◆ ABOUT THIS TASK
Using the listing below, keep only the lines with the word "turquoise" and copy them.

#####

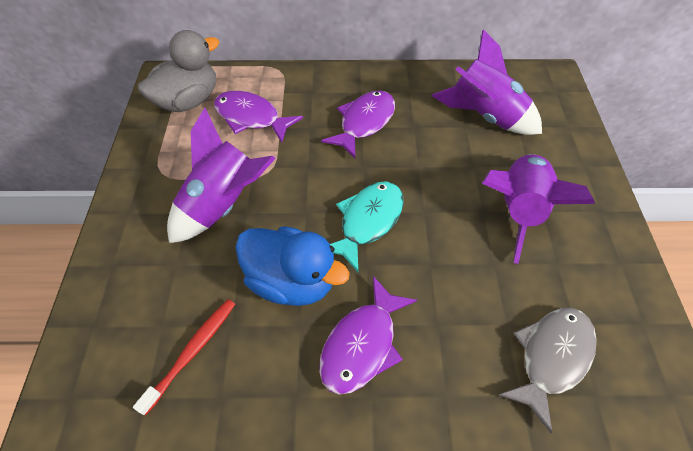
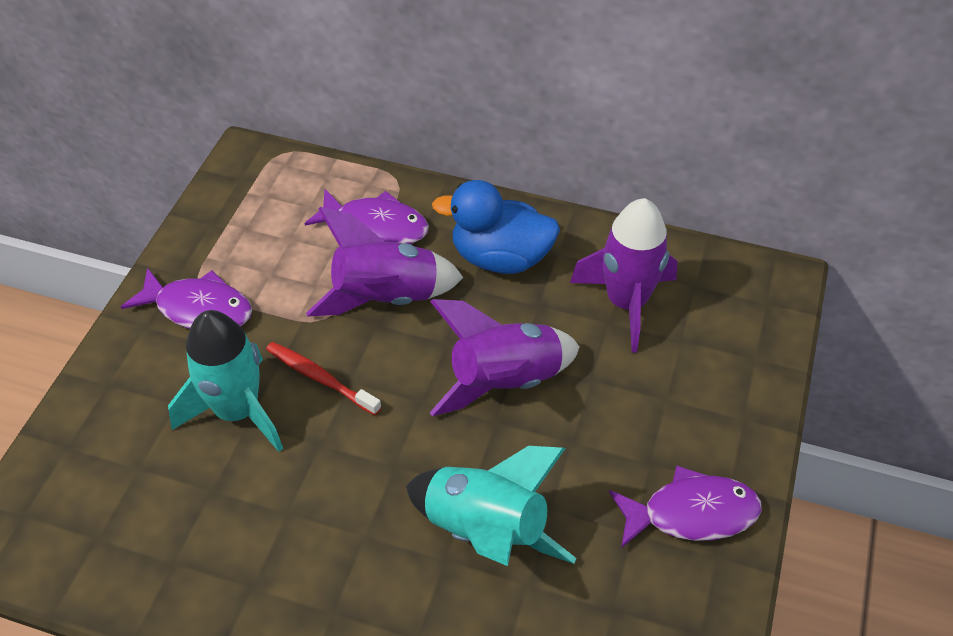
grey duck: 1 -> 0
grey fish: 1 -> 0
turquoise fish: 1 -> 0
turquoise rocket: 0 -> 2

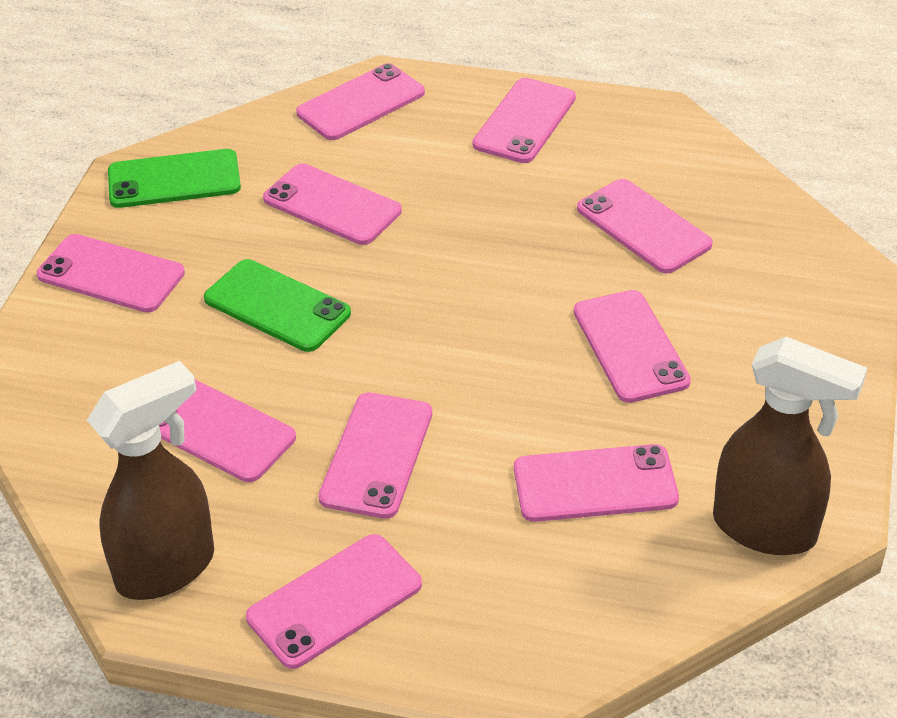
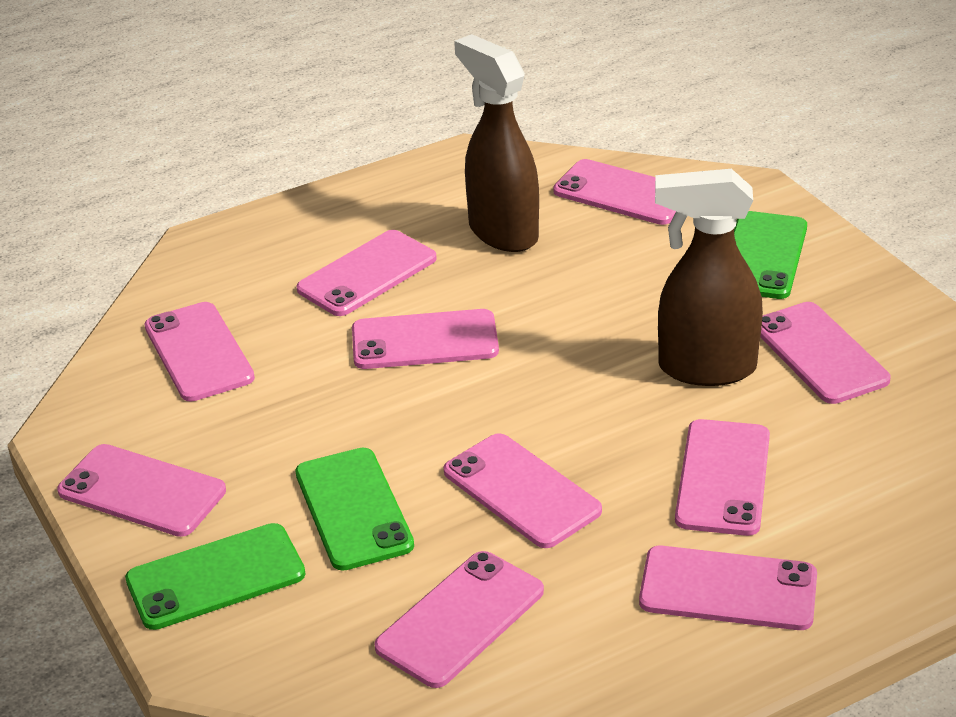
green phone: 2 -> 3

#####

◆ ANSWER BOX
turquoise fish: 1 -> 0
turquoise rocket: 0 -> 2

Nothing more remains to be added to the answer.